Starting with the line that contains "P104 pin 3: X2 -> 5V" and ending with the last line of the entries, repeat exactly those lines and nothing else, pictures excluded.

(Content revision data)
=== Section Start ===
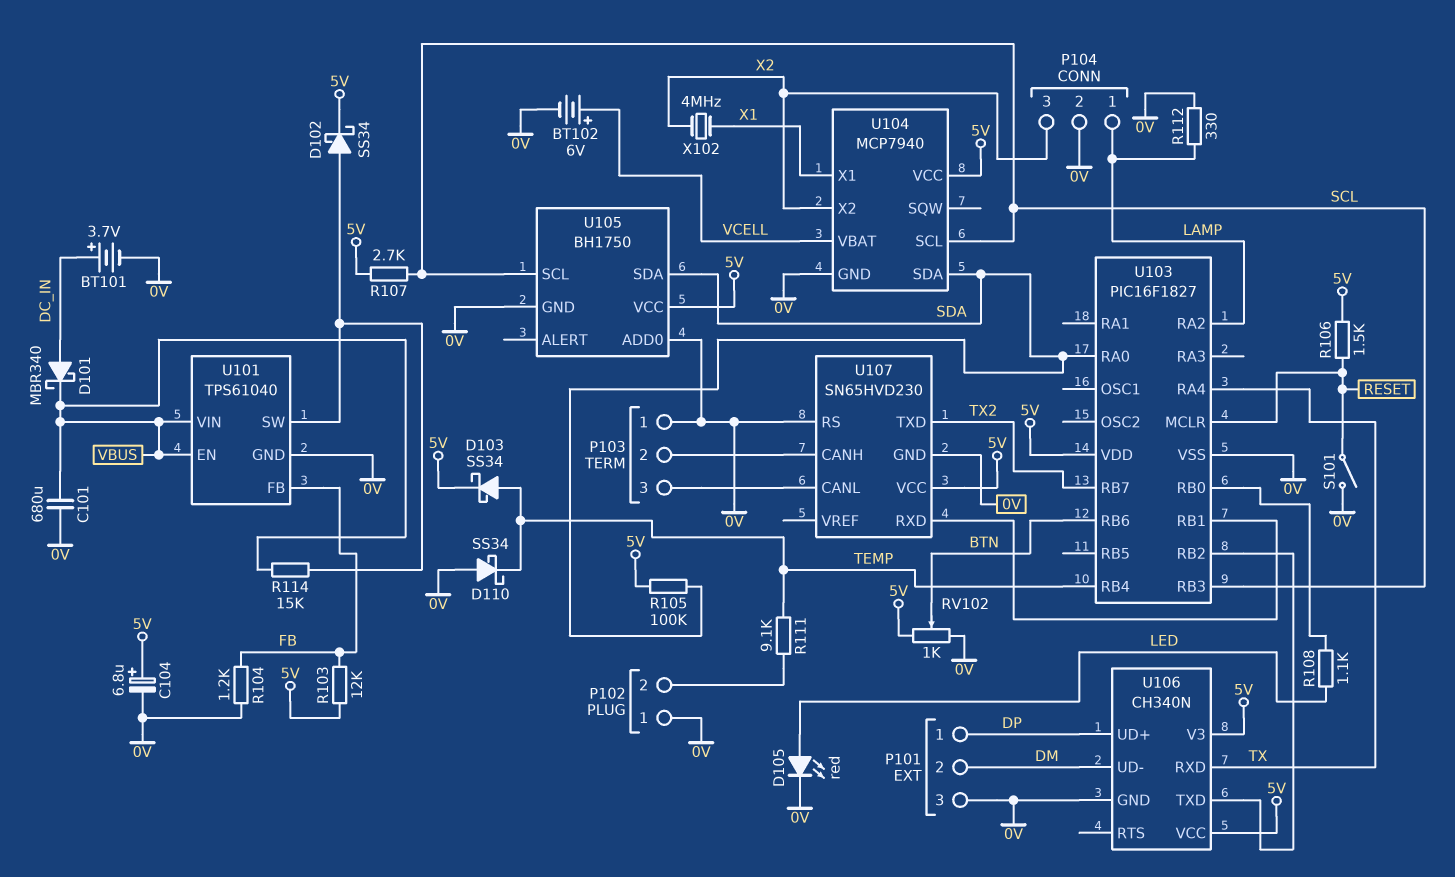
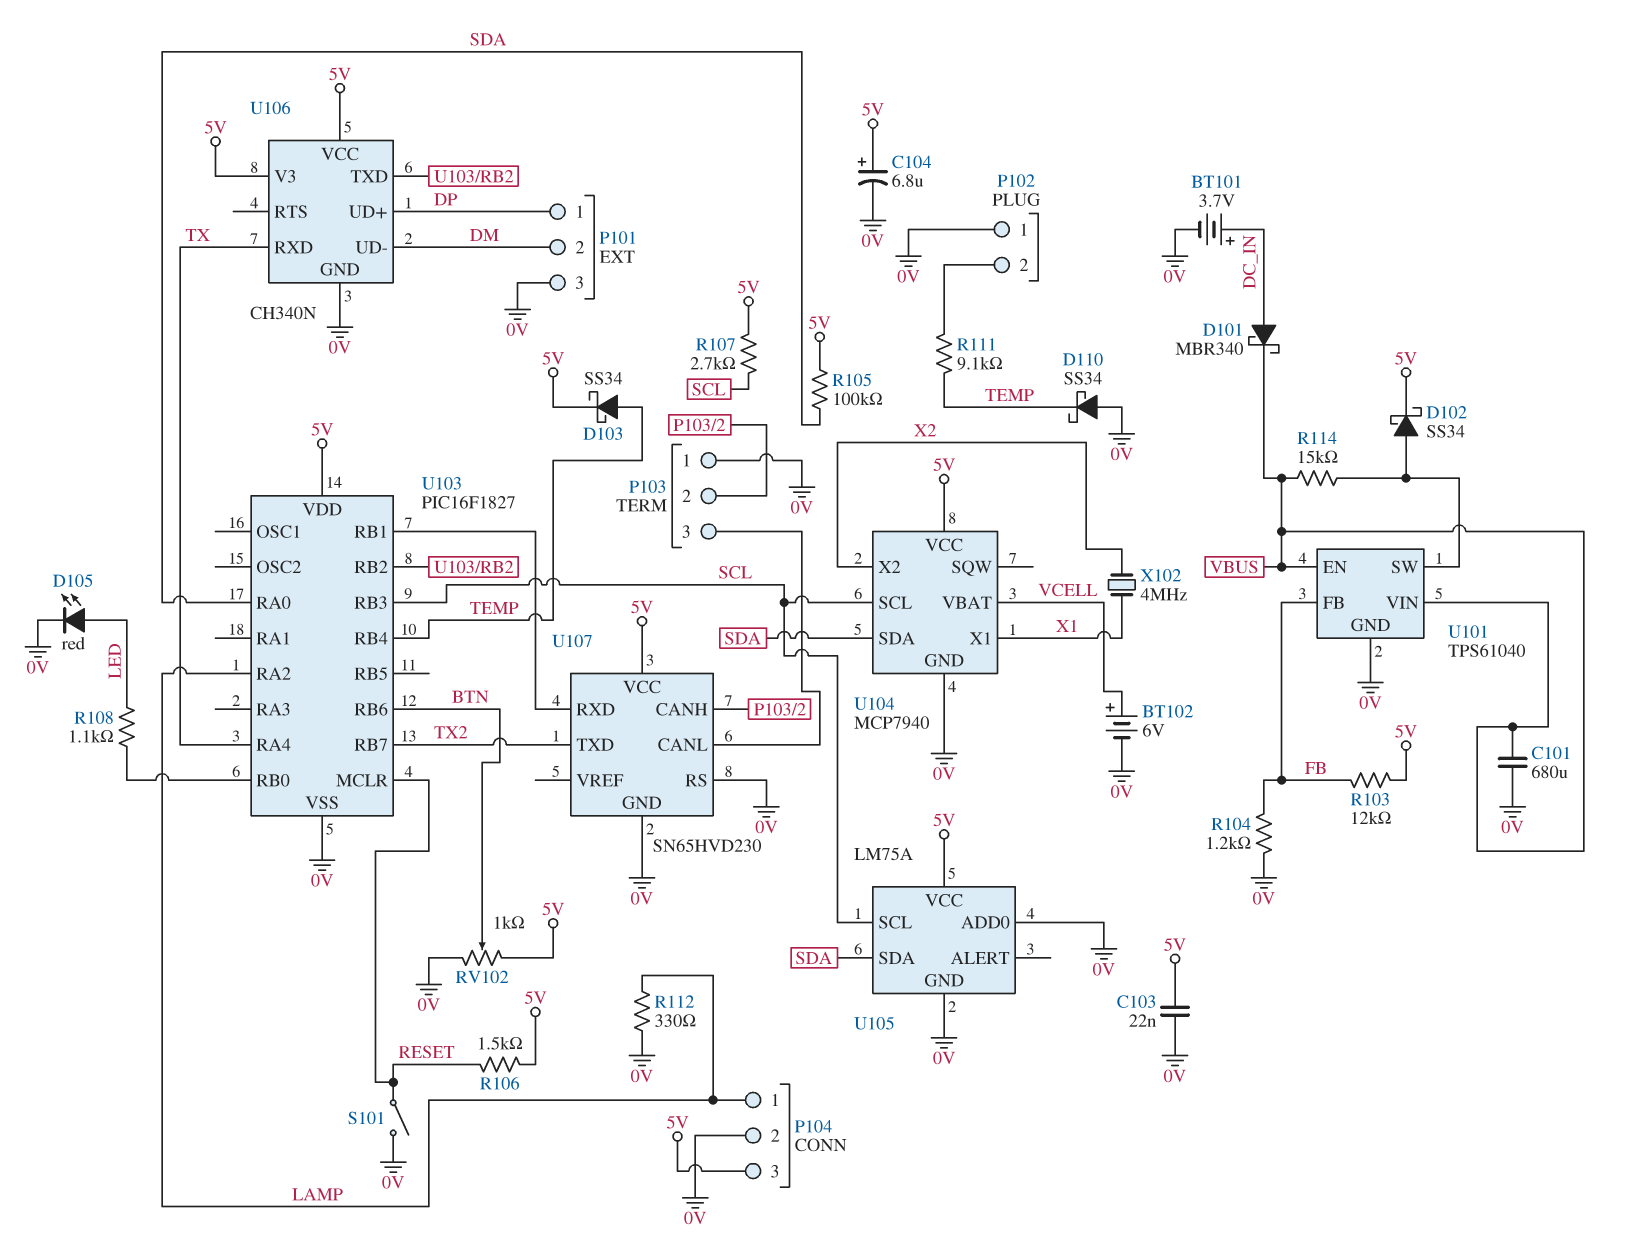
C103: none -> 22nF (0V, 5V)
P104 pin 3: X2 -> 5V
U105: BH1750 -> LM75A

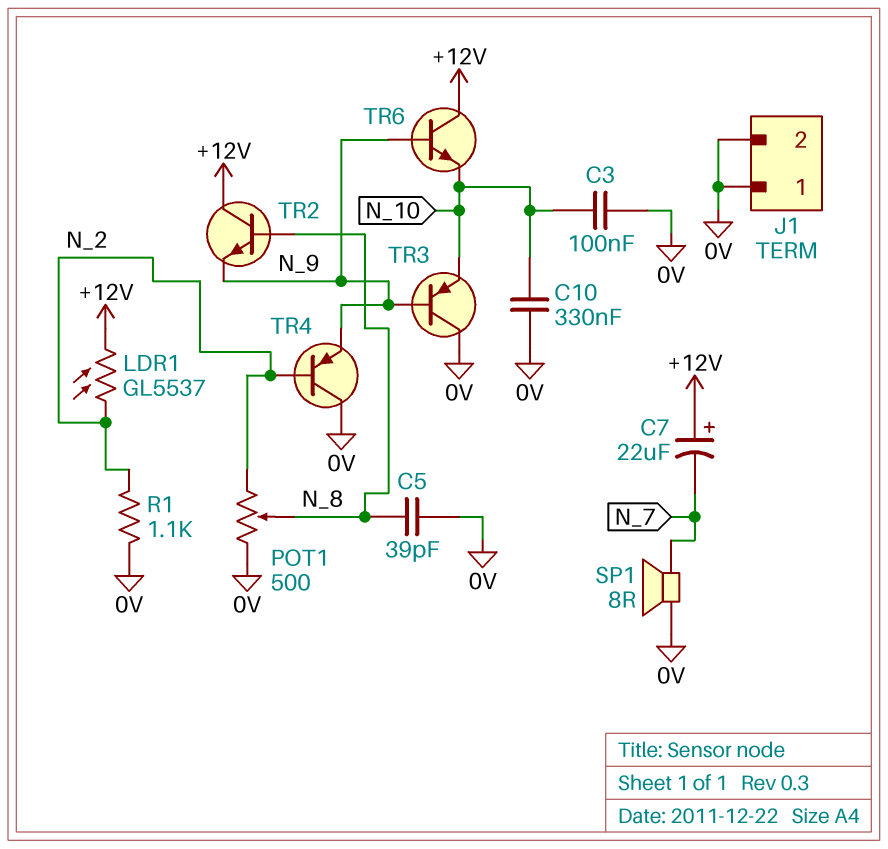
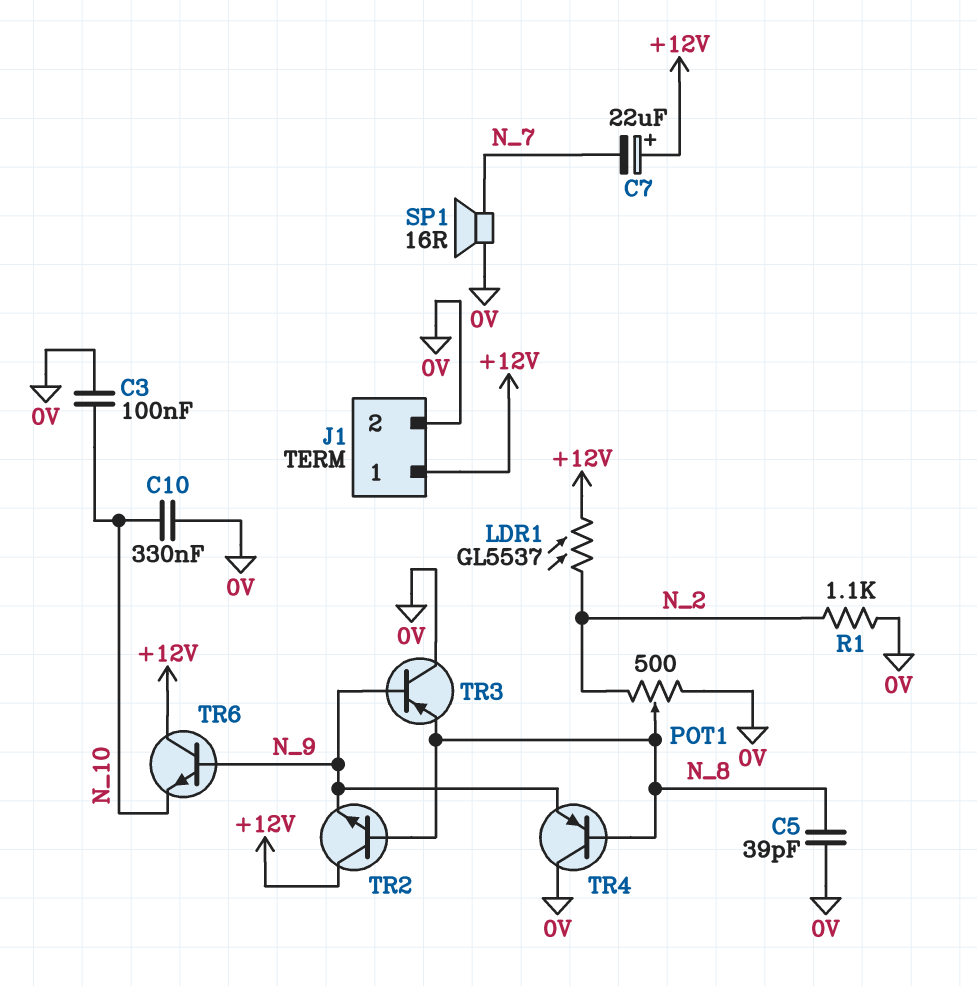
J1 pin 1: 0V -> +12V
SP1: speaker 8R (0V, N_7) -> speaker 16R (0V, N_7)
TR3: PNP (B N_9, C 0V, E N_10) -> PNP (B N_9, C 0V, E N_8)
TR4: PNP (B N_2, C 0V, E N_9) -> PNP (B N_8, C 0V, E N_9)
=== Section End ===
# Response
P104 pin 3: X2 -> 5V
U105: BH1750 -> LM75A

J1 pin 1: 0V -> +12V
SP1: speaker 8R (0V, N_7) -> speaker 16R (0V, N_7)
TR3: PNP (B N_9, C 0V, E N_10) -> PNP (B N_9, C 0V, E N_8)
TR4: PNP (B N_2, C 0V, E N_9) -> PNP (B N_8, C 0V, E N_9)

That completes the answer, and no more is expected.